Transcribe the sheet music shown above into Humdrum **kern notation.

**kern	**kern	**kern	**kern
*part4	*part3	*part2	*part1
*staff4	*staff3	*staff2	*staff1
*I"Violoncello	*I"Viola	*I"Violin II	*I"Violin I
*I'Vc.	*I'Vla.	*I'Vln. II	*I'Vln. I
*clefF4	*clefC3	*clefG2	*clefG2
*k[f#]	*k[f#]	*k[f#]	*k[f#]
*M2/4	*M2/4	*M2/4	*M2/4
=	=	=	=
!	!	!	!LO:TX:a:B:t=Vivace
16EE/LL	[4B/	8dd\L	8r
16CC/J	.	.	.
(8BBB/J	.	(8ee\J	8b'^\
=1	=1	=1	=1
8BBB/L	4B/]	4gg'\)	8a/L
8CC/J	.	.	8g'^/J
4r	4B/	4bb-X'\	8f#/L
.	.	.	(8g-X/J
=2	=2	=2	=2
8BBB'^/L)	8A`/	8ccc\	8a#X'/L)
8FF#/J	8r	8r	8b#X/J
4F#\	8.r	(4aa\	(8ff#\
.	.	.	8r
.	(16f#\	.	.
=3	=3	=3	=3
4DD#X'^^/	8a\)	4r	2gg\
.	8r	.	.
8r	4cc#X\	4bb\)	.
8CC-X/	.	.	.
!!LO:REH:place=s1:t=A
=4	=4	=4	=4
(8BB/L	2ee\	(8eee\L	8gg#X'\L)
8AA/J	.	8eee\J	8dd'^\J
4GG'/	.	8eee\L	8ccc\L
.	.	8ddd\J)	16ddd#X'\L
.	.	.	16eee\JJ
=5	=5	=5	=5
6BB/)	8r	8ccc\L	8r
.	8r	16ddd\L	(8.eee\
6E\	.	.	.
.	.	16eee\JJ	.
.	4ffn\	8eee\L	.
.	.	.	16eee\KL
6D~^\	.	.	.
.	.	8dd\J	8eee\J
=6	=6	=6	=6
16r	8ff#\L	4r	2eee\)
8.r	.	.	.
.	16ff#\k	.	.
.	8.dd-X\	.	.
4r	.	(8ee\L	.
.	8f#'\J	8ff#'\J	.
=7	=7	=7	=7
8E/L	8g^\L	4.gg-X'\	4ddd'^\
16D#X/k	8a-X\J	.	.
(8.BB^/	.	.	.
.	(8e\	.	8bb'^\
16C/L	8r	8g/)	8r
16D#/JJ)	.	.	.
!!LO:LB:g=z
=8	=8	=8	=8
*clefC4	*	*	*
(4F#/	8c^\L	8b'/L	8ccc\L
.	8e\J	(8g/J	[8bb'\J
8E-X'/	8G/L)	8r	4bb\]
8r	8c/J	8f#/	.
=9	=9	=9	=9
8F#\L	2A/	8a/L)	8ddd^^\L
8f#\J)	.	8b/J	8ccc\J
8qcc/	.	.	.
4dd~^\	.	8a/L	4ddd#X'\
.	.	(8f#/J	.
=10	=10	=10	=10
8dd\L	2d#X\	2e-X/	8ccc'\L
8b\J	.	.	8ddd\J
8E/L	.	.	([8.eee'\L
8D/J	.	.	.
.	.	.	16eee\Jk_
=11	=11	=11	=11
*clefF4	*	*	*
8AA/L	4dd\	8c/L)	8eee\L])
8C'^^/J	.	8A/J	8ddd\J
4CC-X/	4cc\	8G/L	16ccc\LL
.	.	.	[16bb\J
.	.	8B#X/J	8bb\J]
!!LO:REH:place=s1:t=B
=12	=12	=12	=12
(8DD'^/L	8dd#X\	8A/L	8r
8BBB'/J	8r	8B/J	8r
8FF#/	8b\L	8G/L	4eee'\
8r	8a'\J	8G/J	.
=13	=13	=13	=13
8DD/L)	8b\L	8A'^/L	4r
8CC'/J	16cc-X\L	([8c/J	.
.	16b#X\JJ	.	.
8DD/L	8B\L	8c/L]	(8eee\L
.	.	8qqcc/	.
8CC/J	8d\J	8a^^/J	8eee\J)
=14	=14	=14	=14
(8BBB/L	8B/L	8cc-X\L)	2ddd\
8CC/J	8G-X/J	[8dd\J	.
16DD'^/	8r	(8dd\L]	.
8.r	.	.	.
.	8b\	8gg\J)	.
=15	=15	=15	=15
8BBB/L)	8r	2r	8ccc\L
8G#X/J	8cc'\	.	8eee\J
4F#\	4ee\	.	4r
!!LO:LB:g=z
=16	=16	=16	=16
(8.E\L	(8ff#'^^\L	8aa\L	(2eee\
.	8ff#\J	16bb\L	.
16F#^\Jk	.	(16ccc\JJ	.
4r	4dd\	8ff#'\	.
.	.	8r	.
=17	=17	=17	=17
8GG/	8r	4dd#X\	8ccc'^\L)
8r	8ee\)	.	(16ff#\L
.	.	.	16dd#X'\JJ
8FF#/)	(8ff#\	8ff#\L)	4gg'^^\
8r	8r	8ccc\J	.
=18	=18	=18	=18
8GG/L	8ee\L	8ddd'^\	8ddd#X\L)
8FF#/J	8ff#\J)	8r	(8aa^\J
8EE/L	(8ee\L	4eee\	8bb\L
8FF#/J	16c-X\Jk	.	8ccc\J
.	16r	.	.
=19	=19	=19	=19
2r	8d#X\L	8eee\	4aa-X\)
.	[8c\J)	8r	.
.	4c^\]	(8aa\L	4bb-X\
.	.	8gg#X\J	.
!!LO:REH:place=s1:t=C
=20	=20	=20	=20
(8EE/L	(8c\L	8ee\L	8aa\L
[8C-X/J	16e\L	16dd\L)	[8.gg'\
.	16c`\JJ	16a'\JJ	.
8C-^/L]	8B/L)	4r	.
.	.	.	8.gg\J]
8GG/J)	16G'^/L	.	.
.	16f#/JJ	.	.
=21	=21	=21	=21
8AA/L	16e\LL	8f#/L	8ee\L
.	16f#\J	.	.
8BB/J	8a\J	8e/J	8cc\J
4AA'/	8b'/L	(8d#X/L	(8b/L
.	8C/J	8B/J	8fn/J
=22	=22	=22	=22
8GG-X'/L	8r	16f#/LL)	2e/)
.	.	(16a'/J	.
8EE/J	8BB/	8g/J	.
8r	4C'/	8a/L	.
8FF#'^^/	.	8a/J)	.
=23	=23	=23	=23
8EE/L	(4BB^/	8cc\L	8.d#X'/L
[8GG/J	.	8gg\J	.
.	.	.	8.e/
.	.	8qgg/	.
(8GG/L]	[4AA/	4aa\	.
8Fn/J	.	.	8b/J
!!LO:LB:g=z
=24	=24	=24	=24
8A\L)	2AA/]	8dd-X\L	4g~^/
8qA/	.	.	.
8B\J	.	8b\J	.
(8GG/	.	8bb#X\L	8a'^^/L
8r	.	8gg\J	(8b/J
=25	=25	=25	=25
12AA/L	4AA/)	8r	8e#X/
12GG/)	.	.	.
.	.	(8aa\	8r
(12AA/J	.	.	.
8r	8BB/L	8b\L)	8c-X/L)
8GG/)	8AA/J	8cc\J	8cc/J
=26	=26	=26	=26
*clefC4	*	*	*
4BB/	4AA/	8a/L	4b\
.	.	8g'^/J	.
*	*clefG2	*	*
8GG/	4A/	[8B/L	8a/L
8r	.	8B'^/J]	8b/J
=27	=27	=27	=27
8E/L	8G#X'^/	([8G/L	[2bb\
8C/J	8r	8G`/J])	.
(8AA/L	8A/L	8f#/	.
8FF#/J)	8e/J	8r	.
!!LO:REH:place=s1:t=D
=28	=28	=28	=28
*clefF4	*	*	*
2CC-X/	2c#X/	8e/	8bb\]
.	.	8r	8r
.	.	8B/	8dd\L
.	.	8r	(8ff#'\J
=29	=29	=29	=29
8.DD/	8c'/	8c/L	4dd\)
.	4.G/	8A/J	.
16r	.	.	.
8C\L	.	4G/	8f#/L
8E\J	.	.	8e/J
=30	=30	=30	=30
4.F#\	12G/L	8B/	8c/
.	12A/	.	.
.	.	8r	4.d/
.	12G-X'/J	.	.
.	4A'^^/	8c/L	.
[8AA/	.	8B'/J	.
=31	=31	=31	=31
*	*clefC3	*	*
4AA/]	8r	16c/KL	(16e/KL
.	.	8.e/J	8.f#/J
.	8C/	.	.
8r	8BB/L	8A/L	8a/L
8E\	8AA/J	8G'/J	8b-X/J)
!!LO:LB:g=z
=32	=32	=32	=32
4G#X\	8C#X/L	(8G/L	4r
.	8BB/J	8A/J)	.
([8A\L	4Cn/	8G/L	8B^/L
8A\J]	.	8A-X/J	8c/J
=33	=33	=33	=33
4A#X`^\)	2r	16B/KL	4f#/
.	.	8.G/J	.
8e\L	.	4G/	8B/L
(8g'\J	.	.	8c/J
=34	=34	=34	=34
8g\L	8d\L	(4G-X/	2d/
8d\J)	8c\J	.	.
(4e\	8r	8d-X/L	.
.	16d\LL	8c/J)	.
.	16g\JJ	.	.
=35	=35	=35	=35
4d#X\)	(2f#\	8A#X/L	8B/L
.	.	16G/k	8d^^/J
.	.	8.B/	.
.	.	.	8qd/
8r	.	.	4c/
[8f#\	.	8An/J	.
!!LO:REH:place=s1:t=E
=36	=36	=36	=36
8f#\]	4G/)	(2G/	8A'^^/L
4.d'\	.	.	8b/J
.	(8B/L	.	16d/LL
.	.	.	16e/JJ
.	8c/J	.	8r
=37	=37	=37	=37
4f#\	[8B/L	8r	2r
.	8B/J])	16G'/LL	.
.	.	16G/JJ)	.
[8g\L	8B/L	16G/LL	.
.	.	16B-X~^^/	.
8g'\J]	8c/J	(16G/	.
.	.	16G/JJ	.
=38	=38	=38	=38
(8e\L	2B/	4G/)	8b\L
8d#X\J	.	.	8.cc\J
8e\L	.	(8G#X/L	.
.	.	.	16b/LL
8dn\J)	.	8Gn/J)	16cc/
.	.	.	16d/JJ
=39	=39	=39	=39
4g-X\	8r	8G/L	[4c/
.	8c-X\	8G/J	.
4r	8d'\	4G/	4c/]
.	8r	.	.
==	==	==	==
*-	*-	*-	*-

===============

- _Consegna_
Individui nel listato sopra ogni riga che contiene la stringa "place" e la ricopi per intero.

- _Risultato completo_
!!LO:REH:place=s1:t=A
!!LO:REH:place=s1:t=B
!!LO:REH:place=s1:t=C
!!LO:REH:place=s1:t=D
!!LO:REH:place=s1:t=E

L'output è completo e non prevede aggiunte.